──────── Records for the exercise ────────
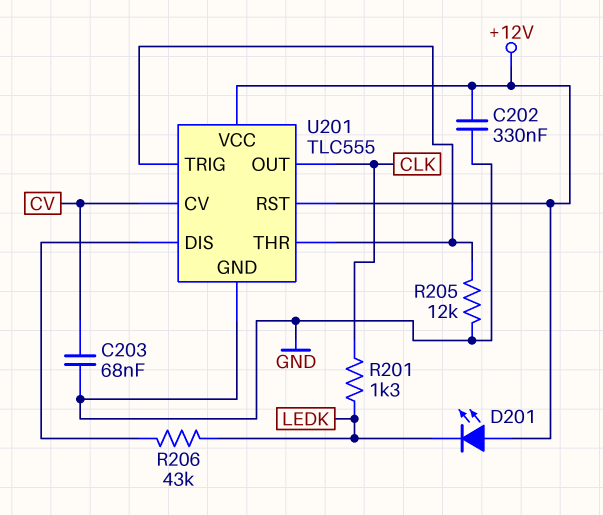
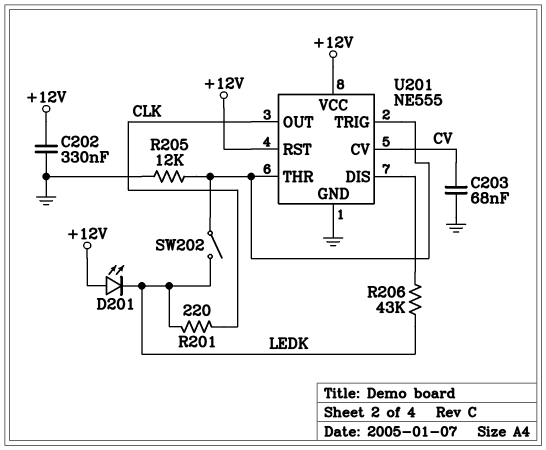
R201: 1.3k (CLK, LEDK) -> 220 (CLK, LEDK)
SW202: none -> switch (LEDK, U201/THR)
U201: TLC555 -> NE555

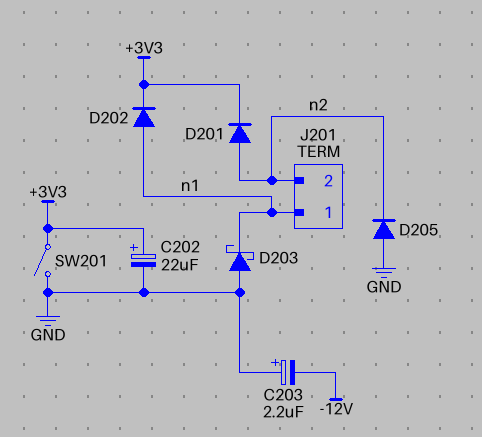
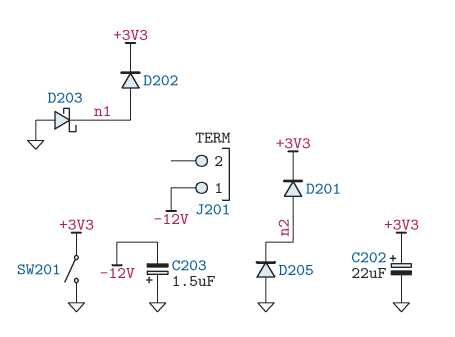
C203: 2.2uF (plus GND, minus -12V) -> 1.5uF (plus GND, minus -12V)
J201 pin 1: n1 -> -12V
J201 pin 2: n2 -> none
────────
──────── Records for the exercise ────────
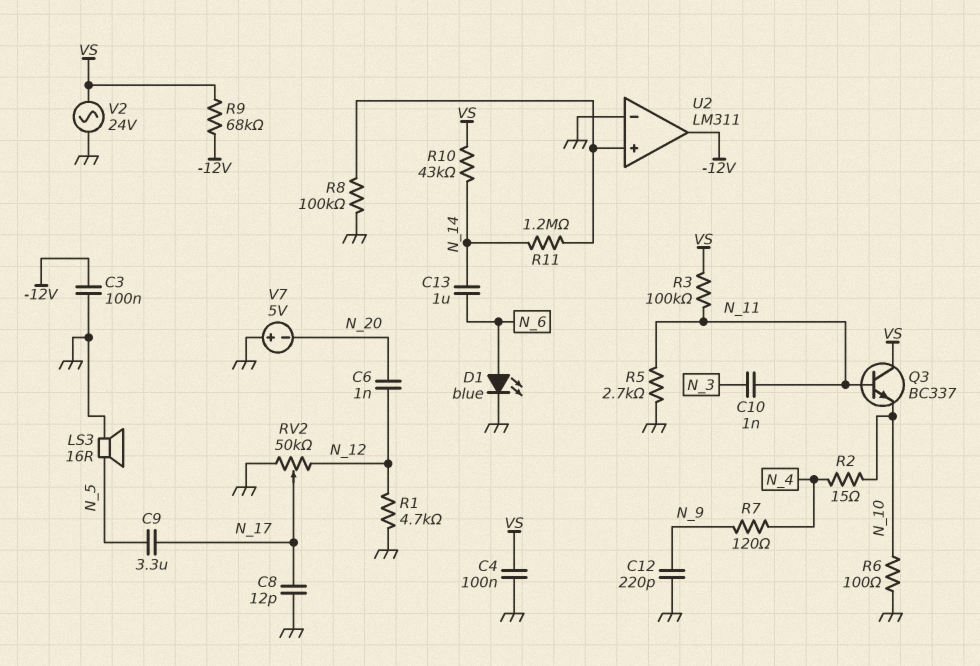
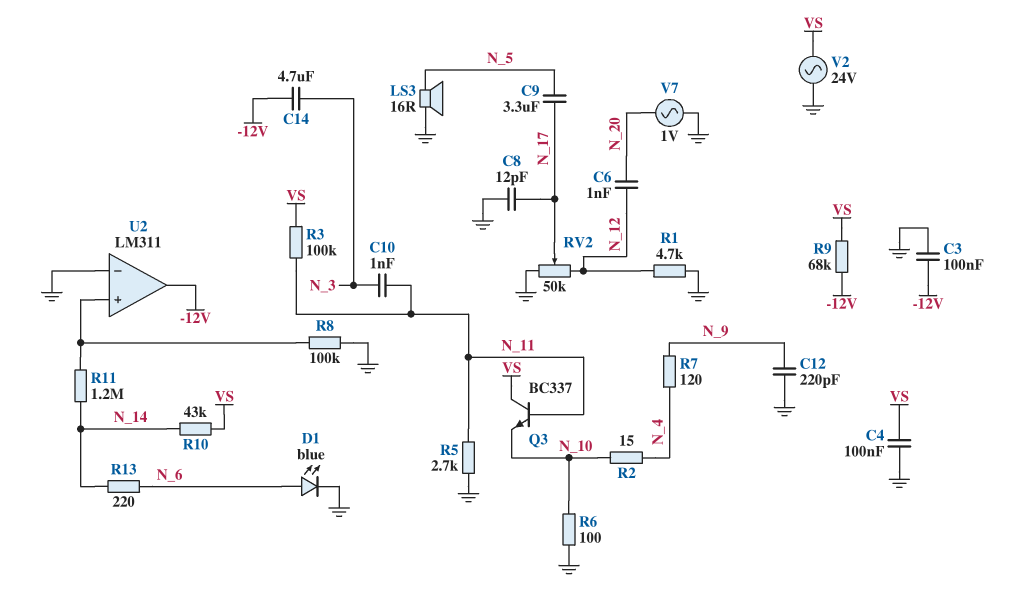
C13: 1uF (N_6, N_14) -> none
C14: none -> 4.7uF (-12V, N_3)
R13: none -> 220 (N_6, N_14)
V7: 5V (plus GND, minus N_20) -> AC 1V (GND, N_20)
────────
• Exercise aim:
Lines to set down from above: the line with "R13: none -> 220 (N_6, N_14)", the line with "V7: 5V (plus", and every line between, each exactly as written.

• Exercise response:
R13: none -> 220 (N_6, N_14)
V7: 5V (plus GND, minus N_20) -> AC 1V (GND, N_20)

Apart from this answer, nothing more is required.